▶ DATASET SECTION
************

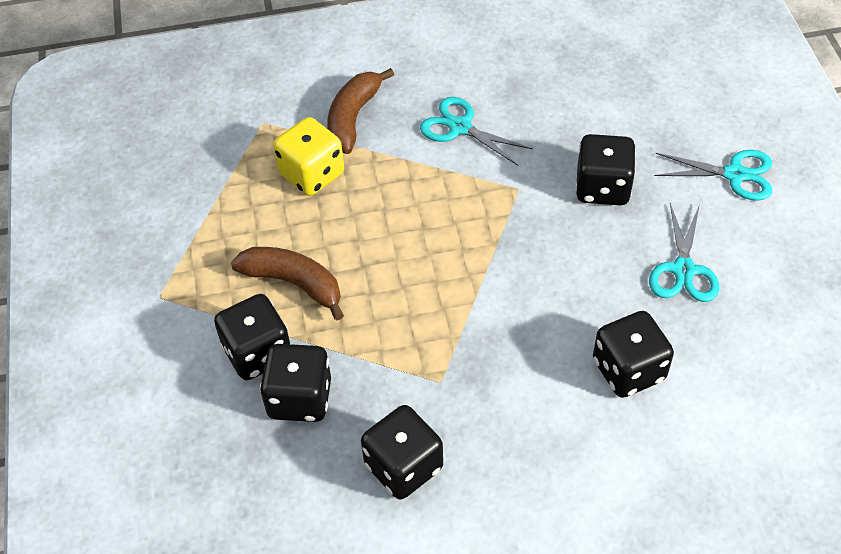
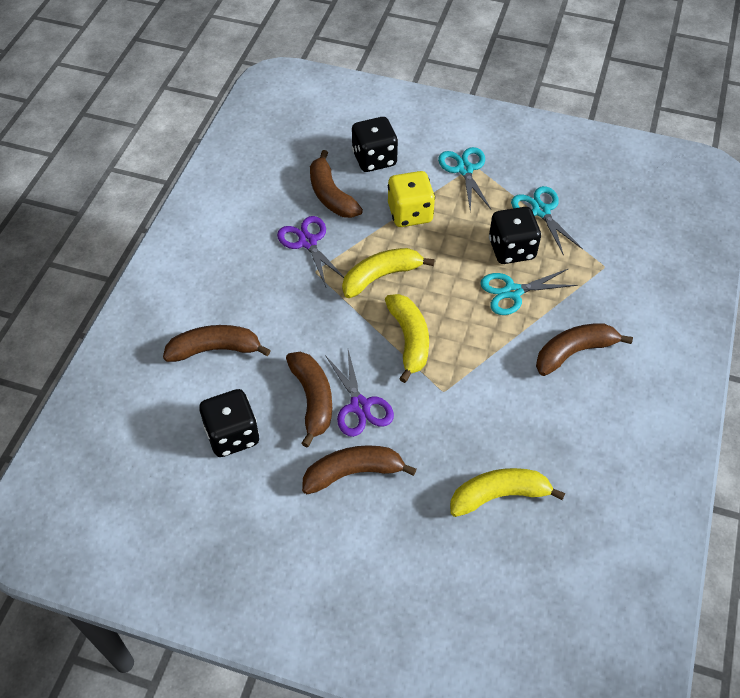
black dice: 5 -> 3
brown banana: 2 -> 5
purple scissors: 0 -> 2
yellow banana: 0 -> 3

************

Please give the data again in full, exactly as written, but without any images.

black dice: 5 -> 3
brown banana: 2 -> 5
purple scissors: 0 -> 2
yellow banana: 0 -> 3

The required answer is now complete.